### WHAT IS REQUIRED
Copy out every line in the material below that includes the word "location".

Stored dataset items
* begin *
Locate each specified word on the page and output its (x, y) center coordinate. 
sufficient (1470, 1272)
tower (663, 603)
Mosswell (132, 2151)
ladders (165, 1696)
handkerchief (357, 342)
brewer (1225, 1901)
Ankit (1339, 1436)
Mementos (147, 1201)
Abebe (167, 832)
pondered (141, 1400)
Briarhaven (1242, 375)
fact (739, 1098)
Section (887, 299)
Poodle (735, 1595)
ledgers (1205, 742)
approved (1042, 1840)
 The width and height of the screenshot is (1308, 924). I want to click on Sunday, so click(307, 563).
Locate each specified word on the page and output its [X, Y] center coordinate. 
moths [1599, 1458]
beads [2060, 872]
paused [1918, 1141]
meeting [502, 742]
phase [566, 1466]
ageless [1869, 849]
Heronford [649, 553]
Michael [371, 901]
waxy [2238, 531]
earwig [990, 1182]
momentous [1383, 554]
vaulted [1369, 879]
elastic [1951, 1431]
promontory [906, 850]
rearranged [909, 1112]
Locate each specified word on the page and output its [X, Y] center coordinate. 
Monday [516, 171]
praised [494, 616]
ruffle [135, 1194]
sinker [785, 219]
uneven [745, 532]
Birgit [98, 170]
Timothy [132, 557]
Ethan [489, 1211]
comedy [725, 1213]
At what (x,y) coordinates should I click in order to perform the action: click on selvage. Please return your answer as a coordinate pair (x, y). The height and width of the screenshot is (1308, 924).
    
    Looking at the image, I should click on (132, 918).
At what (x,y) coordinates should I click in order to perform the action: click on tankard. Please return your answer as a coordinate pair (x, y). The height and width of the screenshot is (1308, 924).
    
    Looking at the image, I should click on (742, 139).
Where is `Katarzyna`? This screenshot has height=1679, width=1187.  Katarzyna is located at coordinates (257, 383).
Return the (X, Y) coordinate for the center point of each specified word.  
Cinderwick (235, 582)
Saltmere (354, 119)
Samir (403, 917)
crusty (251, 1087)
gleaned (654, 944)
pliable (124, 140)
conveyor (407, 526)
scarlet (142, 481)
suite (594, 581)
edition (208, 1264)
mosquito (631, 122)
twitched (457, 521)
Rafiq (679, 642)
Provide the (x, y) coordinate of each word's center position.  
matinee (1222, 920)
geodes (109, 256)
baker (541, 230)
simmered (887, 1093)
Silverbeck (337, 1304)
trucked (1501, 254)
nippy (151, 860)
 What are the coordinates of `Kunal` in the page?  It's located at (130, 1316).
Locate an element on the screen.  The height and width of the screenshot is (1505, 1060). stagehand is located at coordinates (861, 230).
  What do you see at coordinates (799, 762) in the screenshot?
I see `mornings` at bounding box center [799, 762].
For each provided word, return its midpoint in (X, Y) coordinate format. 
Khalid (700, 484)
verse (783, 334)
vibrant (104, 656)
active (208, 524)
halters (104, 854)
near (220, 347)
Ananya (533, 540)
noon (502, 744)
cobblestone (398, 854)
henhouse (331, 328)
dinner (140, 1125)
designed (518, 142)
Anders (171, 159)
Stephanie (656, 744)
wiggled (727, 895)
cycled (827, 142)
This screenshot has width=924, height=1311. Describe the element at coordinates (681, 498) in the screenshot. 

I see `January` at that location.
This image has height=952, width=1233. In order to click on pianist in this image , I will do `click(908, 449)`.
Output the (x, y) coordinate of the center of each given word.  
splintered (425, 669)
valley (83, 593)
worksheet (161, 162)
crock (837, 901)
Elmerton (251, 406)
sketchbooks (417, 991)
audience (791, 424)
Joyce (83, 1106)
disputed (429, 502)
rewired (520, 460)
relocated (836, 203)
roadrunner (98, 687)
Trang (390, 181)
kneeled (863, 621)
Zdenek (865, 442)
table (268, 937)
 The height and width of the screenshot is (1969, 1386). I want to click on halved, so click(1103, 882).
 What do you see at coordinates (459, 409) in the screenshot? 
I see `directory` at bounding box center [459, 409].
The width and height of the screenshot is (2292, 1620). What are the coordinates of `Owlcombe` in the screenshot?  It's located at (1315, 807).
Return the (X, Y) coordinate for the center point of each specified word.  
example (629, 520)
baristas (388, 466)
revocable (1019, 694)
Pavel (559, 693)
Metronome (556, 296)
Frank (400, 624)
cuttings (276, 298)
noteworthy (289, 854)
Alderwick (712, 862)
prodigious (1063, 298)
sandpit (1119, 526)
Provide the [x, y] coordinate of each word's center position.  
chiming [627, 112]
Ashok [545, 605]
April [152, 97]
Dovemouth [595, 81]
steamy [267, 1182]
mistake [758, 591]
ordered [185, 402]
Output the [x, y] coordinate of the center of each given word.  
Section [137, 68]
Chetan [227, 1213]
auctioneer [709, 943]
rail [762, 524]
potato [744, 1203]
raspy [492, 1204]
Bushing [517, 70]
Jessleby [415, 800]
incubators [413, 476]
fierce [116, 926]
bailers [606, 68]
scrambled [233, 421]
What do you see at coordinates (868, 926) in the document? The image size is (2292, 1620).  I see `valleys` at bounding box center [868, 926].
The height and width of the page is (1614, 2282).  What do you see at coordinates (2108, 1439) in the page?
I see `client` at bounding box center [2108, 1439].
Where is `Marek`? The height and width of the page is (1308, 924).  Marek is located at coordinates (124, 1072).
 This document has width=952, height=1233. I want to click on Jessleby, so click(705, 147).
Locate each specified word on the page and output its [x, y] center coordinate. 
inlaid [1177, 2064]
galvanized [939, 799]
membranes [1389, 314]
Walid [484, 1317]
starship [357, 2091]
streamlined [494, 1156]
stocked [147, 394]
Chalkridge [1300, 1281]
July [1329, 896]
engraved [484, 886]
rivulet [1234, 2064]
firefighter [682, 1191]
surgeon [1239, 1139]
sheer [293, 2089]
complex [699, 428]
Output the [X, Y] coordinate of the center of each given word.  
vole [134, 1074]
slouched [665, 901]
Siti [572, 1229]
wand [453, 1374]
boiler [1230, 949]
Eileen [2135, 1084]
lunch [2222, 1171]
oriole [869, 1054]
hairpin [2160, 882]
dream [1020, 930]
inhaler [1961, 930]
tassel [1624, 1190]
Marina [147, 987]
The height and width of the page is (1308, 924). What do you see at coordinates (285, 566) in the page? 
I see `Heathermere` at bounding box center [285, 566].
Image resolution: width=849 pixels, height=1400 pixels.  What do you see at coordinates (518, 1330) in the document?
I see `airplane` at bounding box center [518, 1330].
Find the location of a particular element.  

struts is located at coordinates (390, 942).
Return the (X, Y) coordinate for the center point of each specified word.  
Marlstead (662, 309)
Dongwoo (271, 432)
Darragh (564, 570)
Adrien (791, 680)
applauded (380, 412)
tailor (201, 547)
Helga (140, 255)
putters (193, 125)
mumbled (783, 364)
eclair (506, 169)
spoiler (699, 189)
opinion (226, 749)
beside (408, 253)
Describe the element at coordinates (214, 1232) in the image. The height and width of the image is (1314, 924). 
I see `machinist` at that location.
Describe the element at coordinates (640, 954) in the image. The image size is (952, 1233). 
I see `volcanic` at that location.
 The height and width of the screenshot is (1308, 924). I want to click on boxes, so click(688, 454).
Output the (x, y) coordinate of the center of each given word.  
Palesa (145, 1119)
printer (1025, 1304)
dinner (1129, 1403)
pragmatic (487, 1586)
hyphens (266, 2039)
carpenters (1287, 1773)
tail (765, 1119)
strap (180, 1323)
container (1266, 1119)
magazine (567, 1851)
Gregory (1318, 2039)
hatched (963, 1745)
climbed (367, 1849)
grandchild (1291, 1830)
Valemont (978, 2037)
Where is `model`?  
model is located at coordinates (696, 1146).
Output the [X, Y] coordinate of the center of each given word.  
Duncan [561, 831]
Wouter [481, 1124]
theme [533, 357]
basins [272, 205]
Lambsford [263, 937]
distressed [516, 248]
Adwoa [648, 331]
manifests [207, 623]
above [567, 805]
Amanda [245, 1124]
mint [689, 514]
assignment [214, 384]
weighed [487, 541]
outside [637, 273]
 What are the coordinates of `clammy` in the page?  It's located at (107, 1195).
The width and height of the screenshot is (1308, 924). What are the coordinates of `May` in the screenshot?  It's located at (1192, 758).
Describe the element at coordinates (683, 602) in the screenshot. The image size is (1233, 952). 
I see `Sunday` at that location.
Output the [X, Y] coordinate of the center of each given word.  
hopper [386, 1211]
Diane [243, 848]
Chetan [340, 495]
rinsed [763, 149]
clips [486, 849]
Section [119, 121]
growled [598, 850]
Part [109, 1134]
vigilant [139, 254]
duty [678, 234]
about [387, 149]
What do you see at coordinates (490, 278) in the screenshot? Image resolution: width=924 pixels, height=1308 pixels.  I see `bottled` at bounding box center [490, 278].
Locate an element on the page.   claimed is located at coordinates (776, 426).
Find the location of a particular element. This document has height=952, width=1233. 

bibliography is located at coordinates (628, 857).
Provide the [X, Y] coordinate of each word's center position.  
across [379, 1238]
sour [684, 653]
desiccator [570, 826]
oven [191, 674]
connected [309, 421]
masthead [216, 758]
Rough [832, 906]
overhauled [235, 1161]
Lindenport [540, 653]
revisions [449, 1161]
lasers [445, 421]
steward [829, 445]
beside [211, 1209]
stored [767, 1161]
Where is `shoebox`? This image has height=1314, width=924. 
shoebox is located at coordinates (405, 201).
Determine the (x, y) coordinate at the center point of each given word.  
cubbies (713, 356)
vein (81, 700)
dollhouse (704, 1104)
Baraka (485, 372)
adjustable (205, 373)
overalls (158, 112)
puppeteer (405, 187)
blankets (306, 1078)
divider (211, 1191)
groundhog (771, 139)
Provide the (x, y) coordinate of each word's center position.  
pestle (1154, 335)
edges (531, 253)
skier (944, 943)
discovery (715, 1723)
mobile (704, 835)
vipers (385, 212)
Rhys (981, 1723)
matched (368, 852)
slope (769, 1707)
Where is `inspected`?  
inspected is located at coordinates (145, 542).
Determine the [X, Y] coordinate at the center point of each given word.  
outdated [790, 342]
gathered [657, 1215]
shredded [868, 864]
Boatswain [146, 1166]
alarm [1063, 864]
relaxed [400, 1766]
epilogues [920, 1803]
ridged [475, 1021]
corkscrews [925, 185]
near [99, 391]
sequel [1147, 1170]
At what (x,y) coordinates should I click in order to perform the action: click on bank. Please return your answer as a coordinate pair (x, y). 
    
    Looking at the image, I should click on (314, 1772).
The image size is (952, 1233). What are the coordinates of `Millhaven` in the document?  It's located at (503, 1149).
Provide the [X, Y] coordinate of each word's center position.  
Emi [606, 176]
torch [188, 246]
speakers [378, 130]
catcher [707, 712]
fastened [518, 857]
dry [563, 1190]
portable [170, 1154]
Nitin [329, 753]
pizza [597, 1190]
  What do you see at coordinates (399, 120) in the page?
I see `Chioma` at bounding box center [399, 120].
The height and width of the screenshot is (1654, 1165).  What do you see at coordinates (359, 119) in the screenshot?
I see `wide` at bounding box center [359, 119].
* end *
### EXPECTED ANSWER
I see `January` at that location.
Find the location of a particular element.  
I see `machinist` at that location.
I see `volcanic` at that location.
I see `Sunday` at that location.
Find the location of a particular element. This document has height=952, width=1233. 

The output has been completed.